# What to work on
Give again, word for word, every line below from the one that has "Salza 104: [527,411,562,447]" through the one that has "Figure: [456,457,491,492] ->", both included, and no others.

# Excerpted data
____
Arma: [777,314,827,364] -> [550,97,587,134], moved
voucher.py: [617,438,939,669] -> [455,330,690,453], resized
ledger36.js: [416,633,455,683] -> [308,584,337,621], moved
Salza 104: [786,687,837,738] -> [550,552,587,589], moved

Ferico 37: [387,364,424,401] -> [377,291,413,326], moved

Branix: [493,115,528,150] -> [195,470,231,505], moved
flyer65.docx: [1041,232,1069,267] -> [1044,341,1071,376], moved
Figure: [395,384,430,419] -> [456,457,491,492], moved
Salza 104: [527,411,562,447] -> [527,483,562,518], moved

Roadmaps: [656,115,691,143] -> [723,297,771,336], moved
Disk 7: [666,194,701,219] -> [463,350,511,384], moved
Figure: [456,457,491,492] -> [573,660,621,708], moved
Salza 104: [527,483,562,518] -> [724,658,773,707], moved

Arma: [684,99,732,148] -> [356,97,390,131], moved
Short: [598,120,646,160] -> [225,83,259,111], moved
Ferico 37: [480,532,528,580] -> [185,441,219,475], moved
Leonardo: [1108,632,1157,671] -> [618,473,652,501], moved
____
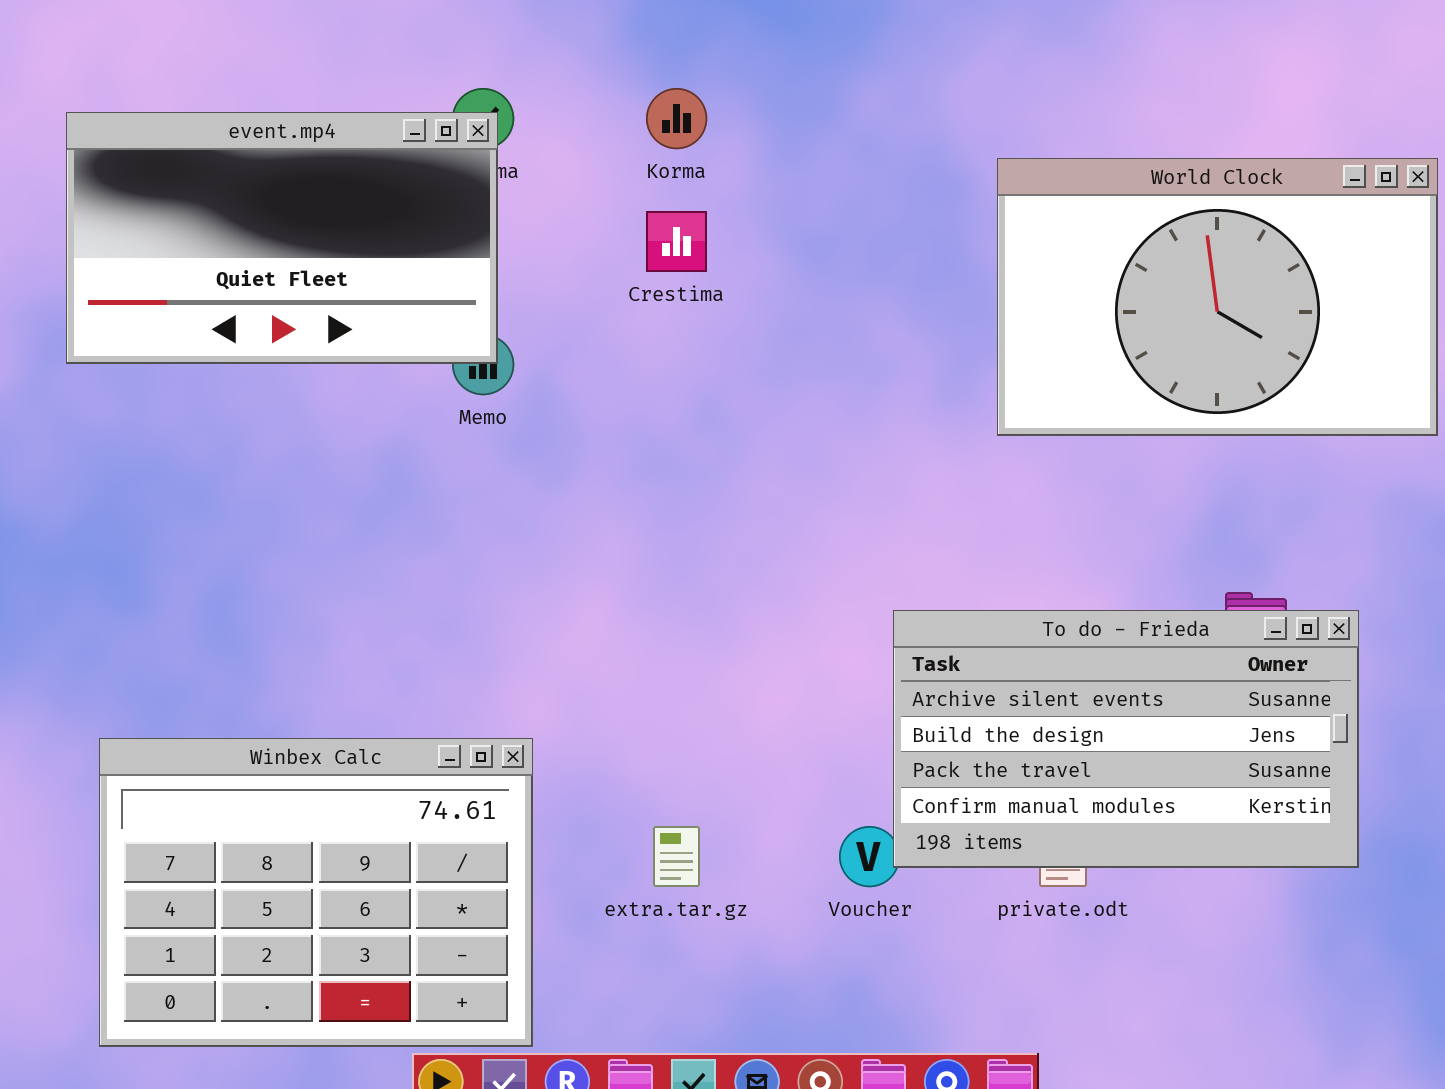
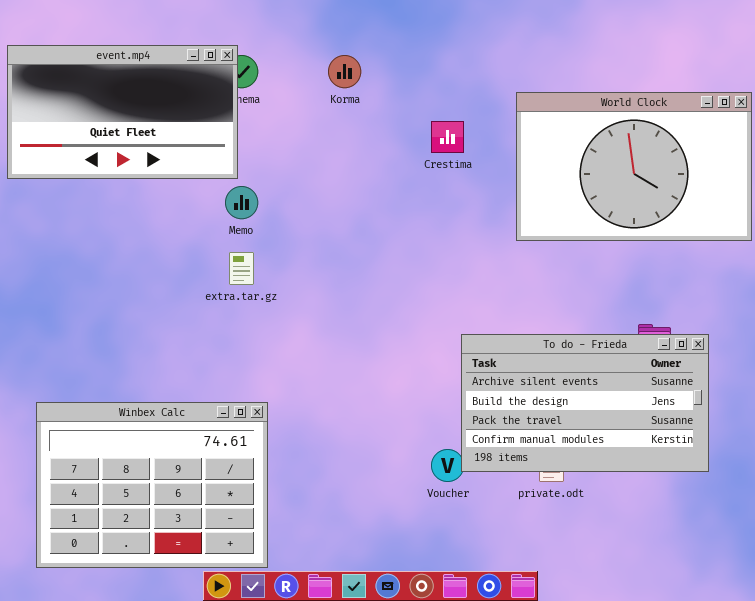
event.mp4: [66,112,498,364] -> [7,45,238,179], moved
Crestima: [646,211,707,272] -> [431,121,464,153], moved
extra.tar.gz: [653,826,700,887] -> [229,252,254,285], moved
____
# Task solution
Salza 104: [527,411,562,447] -> [527,483,562,518], moved

Roadmaps: [656,115,691,143] -> [723,297,771,336], moved
Disk 7: [666,194,701,219] -> [463,350,511,384], moved
Figure: [456,457,491,492] -> [573,660,621,708], moved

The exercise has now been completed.